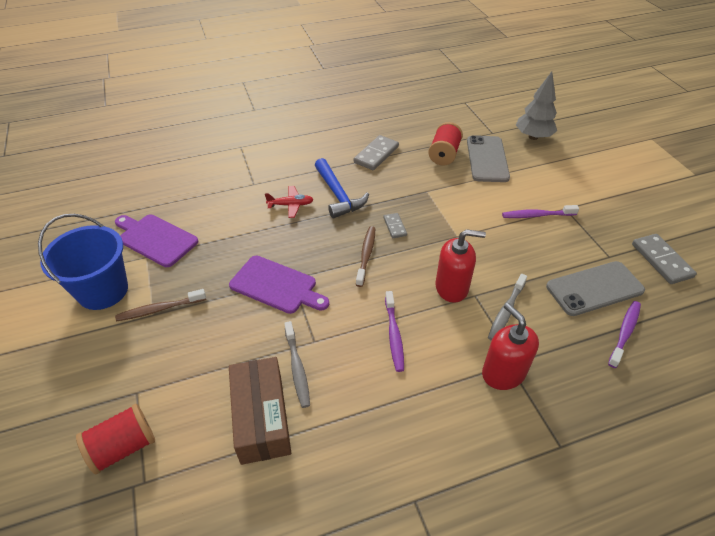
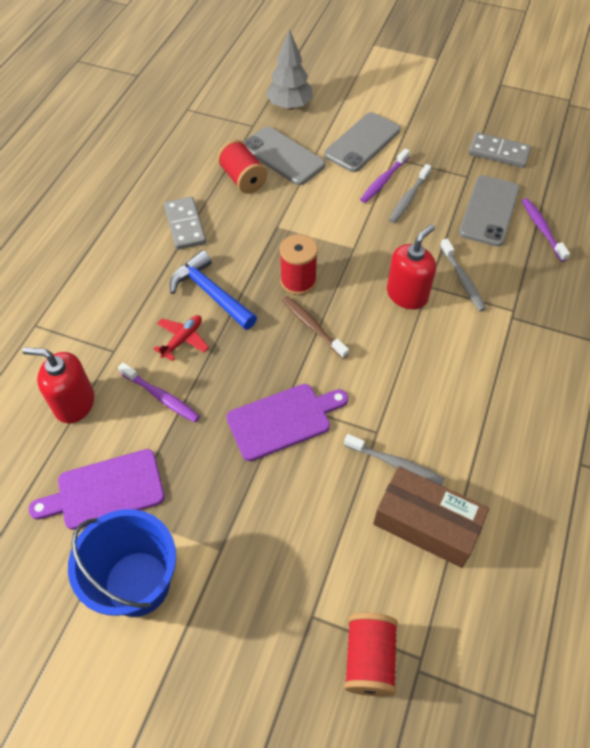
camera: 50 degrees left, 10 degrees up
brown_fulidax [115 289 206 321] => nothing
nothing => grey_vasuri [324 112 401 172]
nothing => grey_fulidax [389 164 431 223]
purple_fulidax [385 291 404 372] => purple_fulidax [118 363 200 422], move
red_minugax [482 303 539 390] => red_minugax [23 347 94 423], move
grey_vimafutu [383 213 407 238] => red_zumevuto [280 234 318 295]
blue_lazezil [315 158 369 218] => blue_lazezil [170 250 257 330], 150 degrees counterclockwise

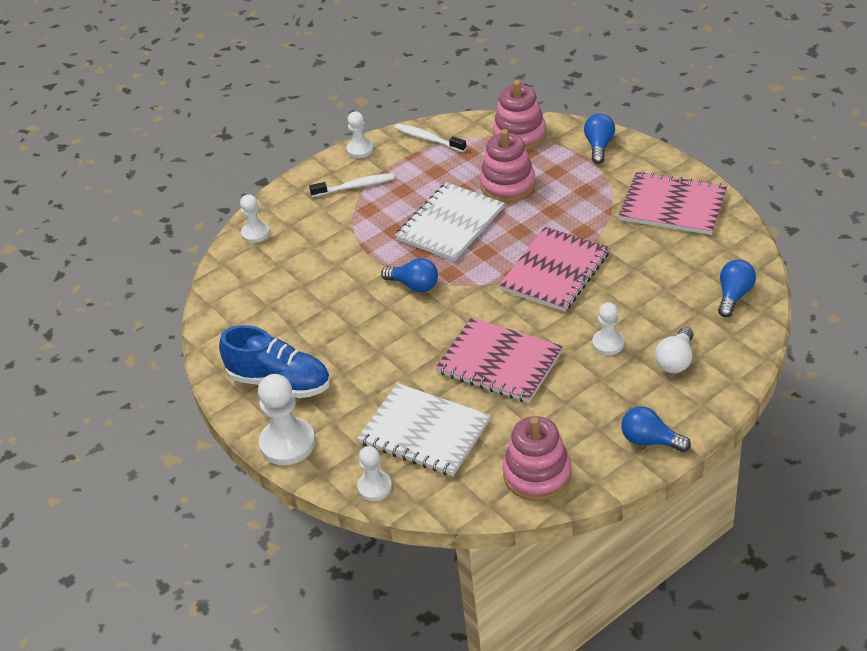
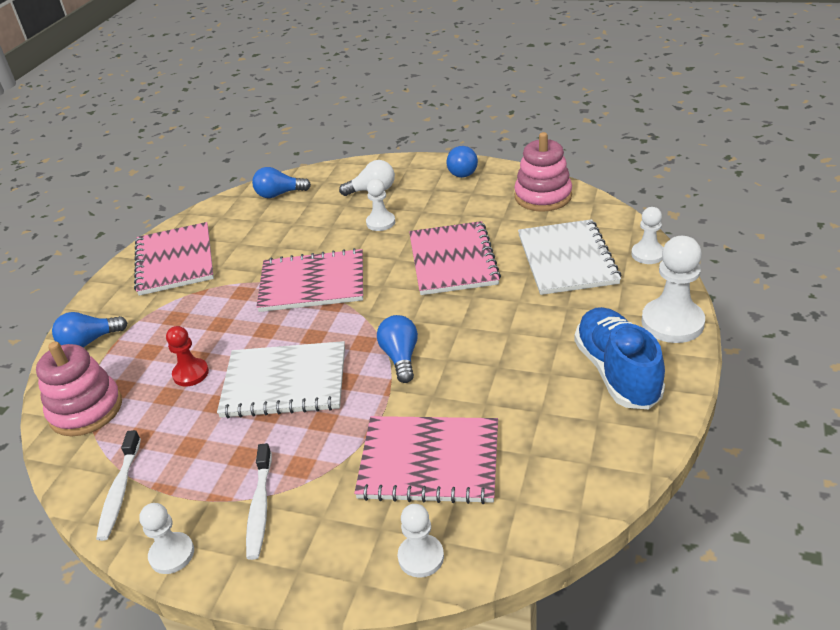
camera: 125 degrees left, 5 degrees down
nothing => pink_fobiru [354 416 498 504]
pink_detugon [480 129 536 202] => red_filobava [166 326 209 386]
white_fulidax [309 173 394 197] => white_fulidax [246 443 272 560], 135 degrees counterclockwise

───

| WHAT IS REQUIRED |
Word for word, please, restate the lines of the listing from the one holding "red_minugax [482 303" down to the last line, leaving out any pictures.

| WRITTEN ANSWER |
red_minugax [482 303 539 390] => red_minugax [23 347 94 423], move
grey_vimafutu [383 213 407 238] => red_zumevuto [280 234 318 295]
blue_lazezil [315 158 369 218] => blue_lazezil [170 250 257 330], 150 degrees counterclockwise

camera: 125 degrees left, 5 degrees down
nothing => pink_fobiru [354 416 498 504]
pink_detugon [480 129 536 202] => red_filobava [166 326 209 386]
white_fulidax [309 173 394 197] => white_fulidax [246 443 272 560], 135 degrees counterclockwise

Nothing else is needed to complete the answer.